# Activity:
For the entries that follow, restate word for word the line containing "cyan square: (145, 34) -> (84, 23), moved", the line containing "gray arrow: (251, 149) -> (110, 49), moved", and every line that lies between them.

# Data for analysis:
+-------+

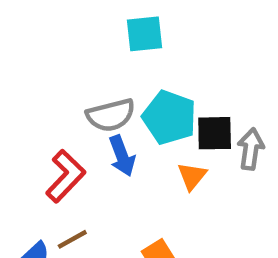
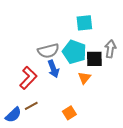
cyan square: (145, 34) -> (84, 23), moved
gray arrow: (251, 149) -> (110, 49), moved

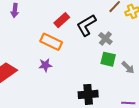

+-------+

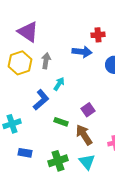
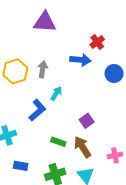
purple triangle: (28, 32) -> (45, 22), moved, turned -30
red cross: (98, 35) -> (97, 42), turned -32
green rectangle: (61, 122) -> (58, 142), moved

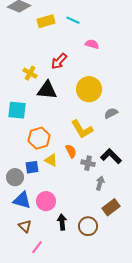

+-------+

# Output of the exercise:
cyan square: (145, 34) -> (84, 23), moved
gray arrow: (251, 149) -> (110, 49), moved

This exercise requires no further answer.